• TASK DATA:
------------------------------------------------

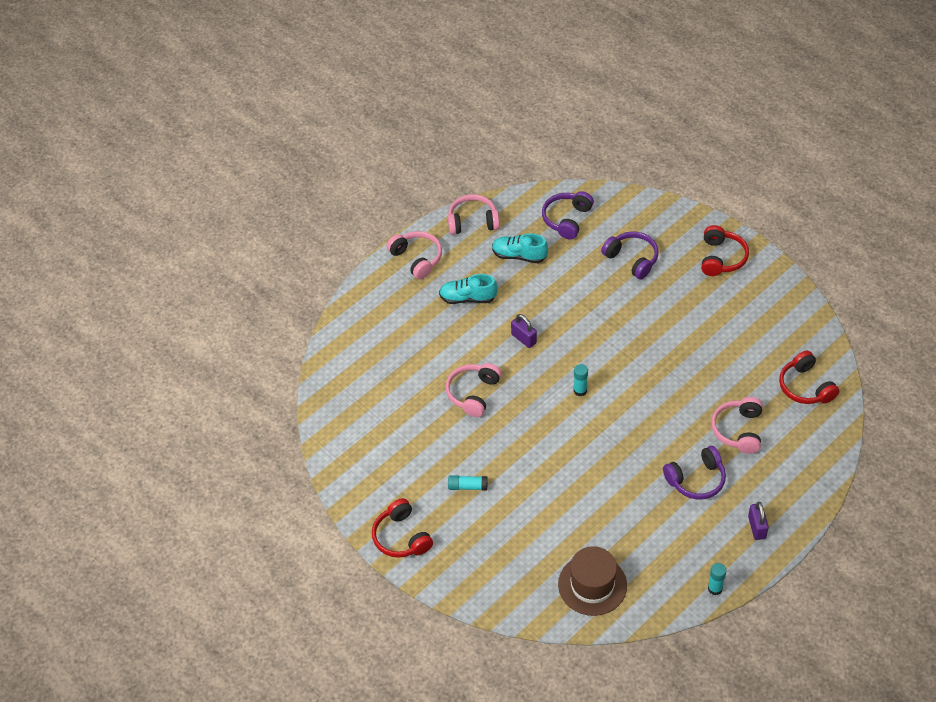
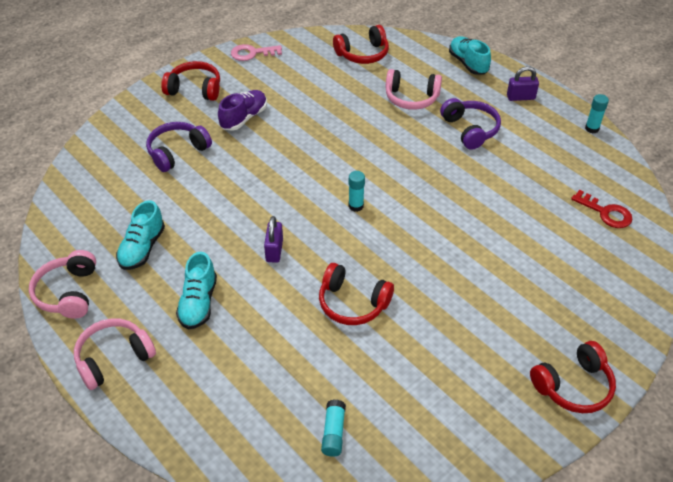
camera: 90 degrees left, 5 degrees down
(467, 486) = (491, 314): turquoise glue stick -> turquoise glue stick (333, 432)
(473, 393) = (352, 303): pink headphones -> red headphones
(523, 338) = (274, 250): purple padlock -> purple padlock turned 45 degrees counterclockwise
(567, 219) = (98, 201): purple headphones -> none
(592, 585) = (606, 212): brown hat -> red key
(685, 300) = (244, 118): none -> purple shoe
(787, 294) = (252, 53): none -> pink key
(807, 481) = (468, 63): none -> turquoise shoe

------------------------------------------------

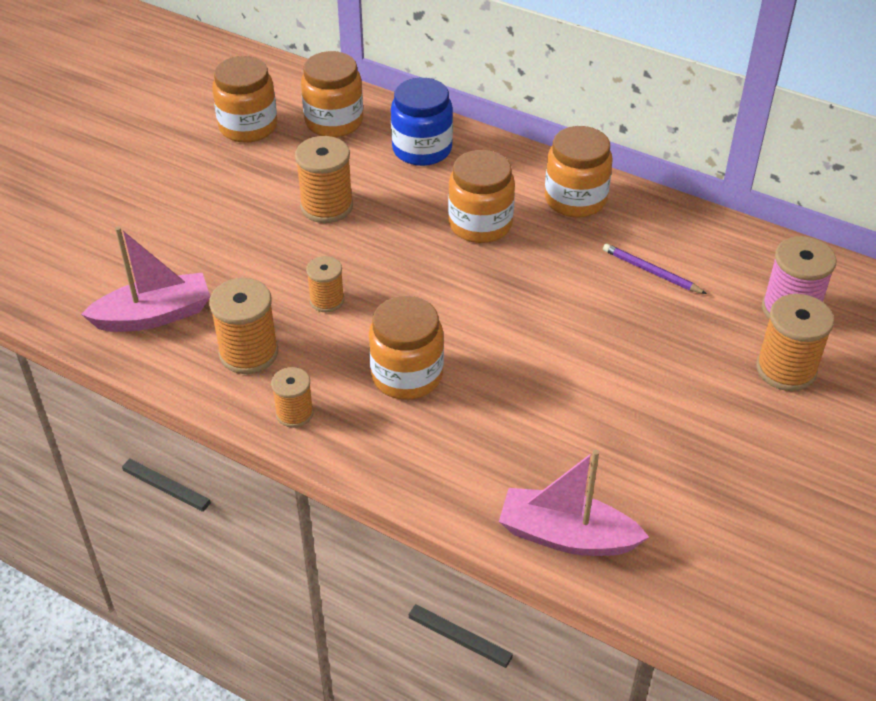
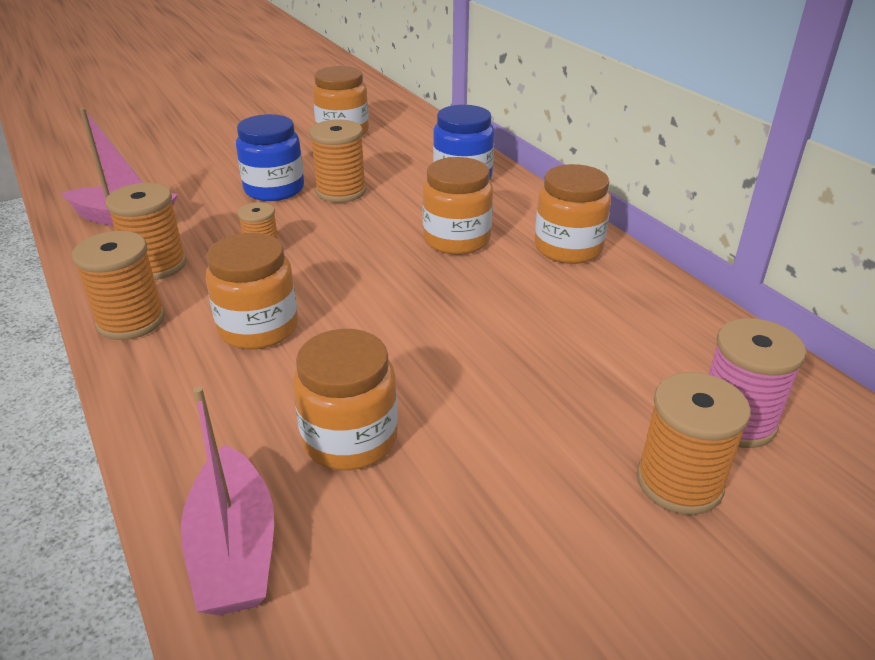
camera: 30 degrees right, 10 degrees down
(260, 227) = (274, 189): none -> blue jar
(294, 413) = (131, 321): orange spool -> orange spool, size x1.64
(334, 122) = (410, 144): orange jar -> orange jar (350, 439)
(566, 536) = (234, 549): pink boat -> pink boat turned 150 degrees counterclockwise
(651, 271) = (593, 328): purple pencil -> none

------------------------------------------------

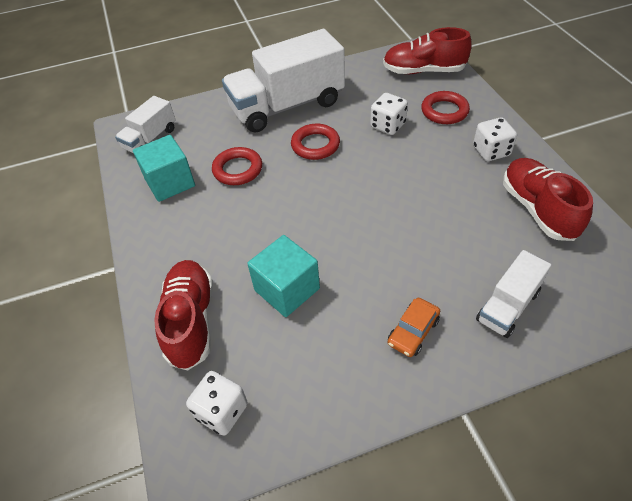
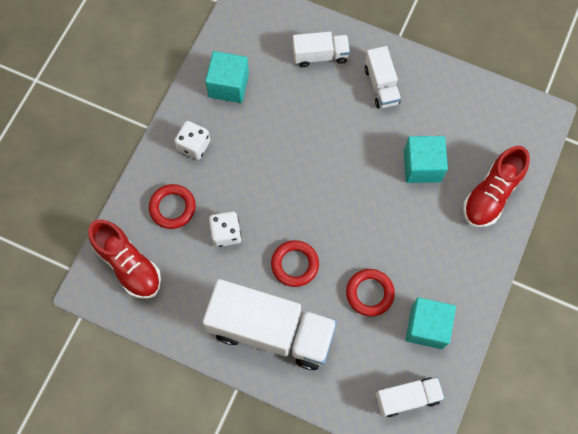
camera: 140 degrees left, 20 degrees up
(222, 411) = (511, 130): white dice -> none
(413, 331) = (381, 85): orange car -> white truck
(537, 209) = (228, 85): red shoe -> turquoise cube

------------------------------------------------

• REQUIRED ACTION:
Take the lines above from the one containing "camera: 90 degrees left, 5 degrees down" down to the one containing "(807, 481) = (468, 63): none", and transcribe them exactly, both ends included.

• RESPONSE:
camera: 90 degrees left, 5 degrees down
(467, 486) = (491, 314): turquoise glue stick -> turquoise glue stick (333, 432)
(473, 393) = (352, 303): pink headphones -> red headphones
(523, 338) = (274, 250): purple padlock -> purple padlock turned 45 degrees counterclockwise
(567, 219) = (98, 201): purple headphones -> none
(592, 585) = (606, 212): brown hat -> red key
(685, 300) = (244, 118): none -> purple shoe
(787, 294) = (252, 53): none -> pink key
(807, 481) = (468, 63): none -> turquoise shoe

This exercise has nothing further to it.